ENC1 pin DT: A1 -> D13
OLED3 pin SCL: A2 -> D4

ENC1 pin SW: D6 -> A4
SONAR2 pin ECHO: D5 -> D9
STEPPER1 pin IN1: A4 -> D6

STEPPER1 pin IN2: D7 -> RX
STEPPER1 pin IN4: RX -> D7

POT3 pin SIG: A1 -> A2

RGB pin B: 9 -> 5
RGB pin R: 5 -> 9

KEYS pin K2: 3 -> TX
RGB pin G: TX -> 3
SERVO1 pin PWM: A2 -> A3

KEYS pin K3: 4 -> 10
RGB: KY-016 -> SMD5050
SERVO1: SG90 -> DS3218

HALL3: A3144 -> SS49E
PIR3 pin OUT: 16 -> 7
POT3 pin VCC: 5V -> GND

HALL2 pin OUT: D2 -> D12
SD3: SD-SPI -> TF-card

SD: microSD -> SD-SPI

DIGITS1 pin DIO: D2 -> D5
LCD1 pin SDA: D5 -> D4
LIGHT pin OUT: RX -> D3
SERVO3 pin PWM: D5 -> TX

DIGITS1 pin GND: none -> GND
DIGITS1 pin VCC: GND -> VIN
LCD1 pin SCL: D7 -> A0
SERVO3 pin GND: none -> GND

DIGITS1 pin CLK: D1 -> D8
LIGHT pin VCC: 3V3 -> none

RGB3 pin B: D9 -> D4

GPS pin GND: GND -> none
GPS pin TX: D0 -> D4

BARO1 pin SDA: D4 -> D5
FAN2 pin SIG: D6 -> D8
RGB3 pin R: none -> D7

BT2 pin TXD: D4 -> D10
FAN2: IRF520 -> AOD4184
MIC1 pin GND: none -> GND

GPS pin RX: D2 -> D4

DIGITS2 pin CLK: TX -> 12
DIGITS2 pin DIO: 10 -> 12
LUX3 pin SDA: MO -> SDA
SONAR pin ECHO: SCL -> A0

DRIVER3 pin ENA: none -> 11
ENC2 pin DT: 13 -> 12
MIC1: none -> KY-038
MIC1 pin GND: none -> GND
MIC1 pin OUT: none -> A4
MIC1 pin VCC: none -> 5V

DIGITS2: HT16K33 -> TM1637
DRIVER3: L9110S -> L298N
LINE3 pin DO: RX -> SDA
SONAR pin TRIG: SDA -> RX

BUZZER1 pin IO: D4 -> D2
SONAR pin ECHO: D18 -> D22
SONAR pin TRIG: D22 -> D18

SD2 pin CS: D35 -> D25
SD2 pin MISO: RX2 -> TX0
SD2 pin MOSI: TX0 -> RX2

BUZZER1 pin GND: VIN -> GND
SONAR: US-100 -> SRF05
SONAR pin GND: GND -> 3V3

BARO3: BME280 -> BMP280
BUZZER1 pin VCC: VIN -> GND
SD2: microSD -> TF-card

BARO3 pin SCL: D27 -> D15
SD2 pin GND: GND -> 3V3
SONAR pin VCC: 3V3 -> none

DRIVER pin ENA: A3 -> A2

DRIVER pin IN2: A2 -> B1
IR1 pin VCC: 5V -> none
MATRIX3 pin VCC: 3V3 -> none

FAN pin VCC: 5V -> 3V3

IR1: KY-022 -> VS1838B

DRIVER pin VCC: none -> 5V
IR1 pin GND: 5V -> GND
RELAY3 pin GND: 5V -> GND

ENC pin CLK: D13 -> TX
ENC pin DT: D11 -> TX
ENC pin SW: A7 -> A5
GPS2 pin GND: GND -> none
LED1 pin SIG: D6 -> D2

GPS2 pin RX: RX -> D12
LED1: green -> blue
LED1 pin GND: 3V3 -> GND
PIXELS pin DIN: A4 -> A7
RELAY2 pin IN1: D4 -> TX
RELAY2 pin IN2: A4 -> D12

WHAT NEEDS TO BE DONE | The material above must be returned word for word, complete.

SOLUTION FOR THIS TASK |
ENC1 pin DT: A1 -> D13
OLED3 pin SCL: A2 -> D4

ENC1 pin SW: D6 -> A4
SONAR2 pin ECHO: D5 -> D9
STEPPER1 pin IN1: A4 -> D6

STEPPER1 pin IN2: D7 -> RX
STEPPER1 pin IN4: RX -> D7

POT3 pin SIG: A1 -> A2

RGB pin B: 9 -> 5
RGB pin R: 5 -> 9

KEYS pin K2: 3 -> TX
RGB pin G: TX -> 3
SERVO1 pin PWM: A2 -> A3

KEYS pin K3: 4 -> 10
RGB: KY-016 -> SMD5050
SERVO1: SG90 -> DS3218

HALL3: A3144 -> SS49E
PIR3 pin OUT: 16 -> 7
POT3 pin VCC: 5V -> GND

HALL2 pin OUT: D2 -> D12
SD3: SD-SPI -> TF-card

SD: microSD -> SD-SPI

DIGITS1 pin DIO: D2 -> D5
LCD1 pin SDA: D5 -> D4
LIGHT pin OUT: RX -> D3
SERVO3 pin PWM: D5 -> TX

DIGITS1 pin GND: none -> GND
DIGITS1 pin VCC: GND -> VIN
LCD1 pin SCL: D7 -> A0
SERVO3 pin GND: none -> GND

DIGITS1 pin CLK: D1 -> D8
LIGHT pin VCC: 3V3 -> none

RGB3 pin B: D9 -> D4

GPS pin GND: GND -> none
GPS pin TX: D0 -> D4

BARO1 pin SDA: D4 -> D5
FAN2 pin SIG: D6 -> D8
RGB3 pin R: none -> D7

BT2 pin TXD: D4 -> D10
FAN2: IRF520 -> AOD4184
MIC1 pin GND: none -> GND

GPS pin RX: D2 -> D4

DIGITS2 pin CLK: TX -> 12
DIGITS2 pin DIO: 10 -> 12
LUX3 pin SDA: MO -> SDA
SONAR pin ECHO: SCL -> A0

DRIVER3 pin ENA: none -> 11
ENC2 pin DT: 13 -> 12
MIC1: none -> KY-038
MIC1 pin GND: none -> GND
MIC1 pin OUT: none -> A4
MIC1 pin VCC: none -> 5V

DIGITS2: HT16K33 -> TM1637
DRIVER3: L9110S -> L298N
LINE3 pin DO: RX -> SDA
SONAR pin TRIG: SDA -> RX

BUZZER1 pin IO: D4 -> D2
SONAR pin ECHO: D18 -> D22
SONAR pin TRIG: D22 -> D18

SD2 pin CS: D35 -> D25
SD2 pin MISO: RX2 -> TX0
SD2 pin MOSI: TX0 -> RX2

BUZZER1 pin GND: VIN -> GND
SONAR: US-100 -> SRF05
SONAR pin GND: GND -> 3V3

BARO3: BME280 -> BMP280
BUZZER1 pin VCC: VIN -> GND
SD2: microSD -> TF-card

BARO3 pin SCL: D27 -> D15
SD2 pin GND: GND -> 3V3
SONAR pin VCC: 3V3 -> none

DRIVER pin ENA: A3 -> A2

DRIVER pin IN2: A2 -> B1
IR1 pin VCC: 5V -> none
MATRIX3 pin VCC: 3V3 -> none

FAN pin VCC: 5V -> 3V3

IR1: KY-022 -> VS1838B

DRIVER pin VCC: none -> 5V
IR1 pin GND: 5V -> GND
RELAY3 pin GND: 5V -> GND

ENC pin CLK: D13 -> TX
ENC pin DT: D11 -> TX
ENC pin SW: A7 -> A5
GPS2 pin GND: GND -> none
LED1 pin SIG: D6 -> D2

GPS2 pin RX: RX -> D12
LED1: green -> blue
LED1 pin GND: 3V3 -> GND
PIXELS pin DIN: A4 -> A7
RELAY2 pin IN1: D4 -> TX
RELAY2 pin IN2: A4 -> D12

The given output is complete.